**Exercise data:**
▼

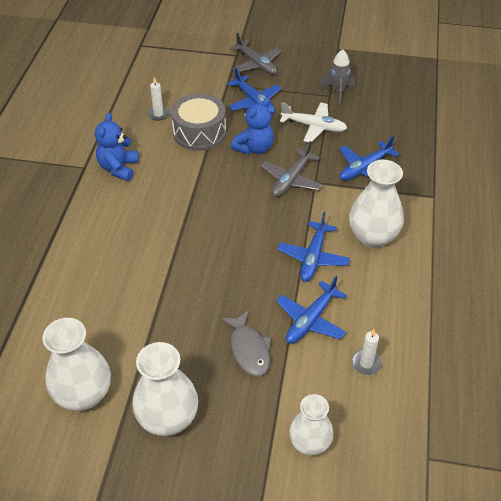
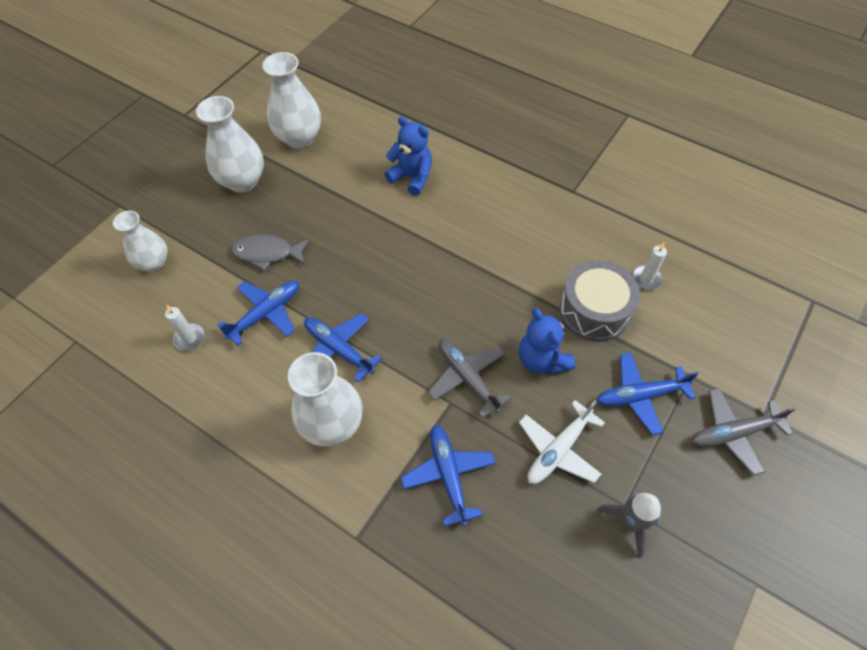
camera: 115 degrees right, 10 degrees up
blue teddy bear [95,113,139,181] -> blue teddy bear moved to [384,116,432,196]
blue plane [276,276,347,344] -> blue plane turned 75 degrees clockwise [218,281,299,346]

▲

**Instructions to follow:**
The listing above must be repeated exactly, apart from the pictures.

**Finished exercise:**
camera: 115 degrees right, 10 degrees up
blue teddy bear [95,113,139,181] -> blue teddy bear moved to [384,116,432,196]
blue plane [276,276,347,344] -> blue plane turned 75 degrees clockwise [218,281,299,346]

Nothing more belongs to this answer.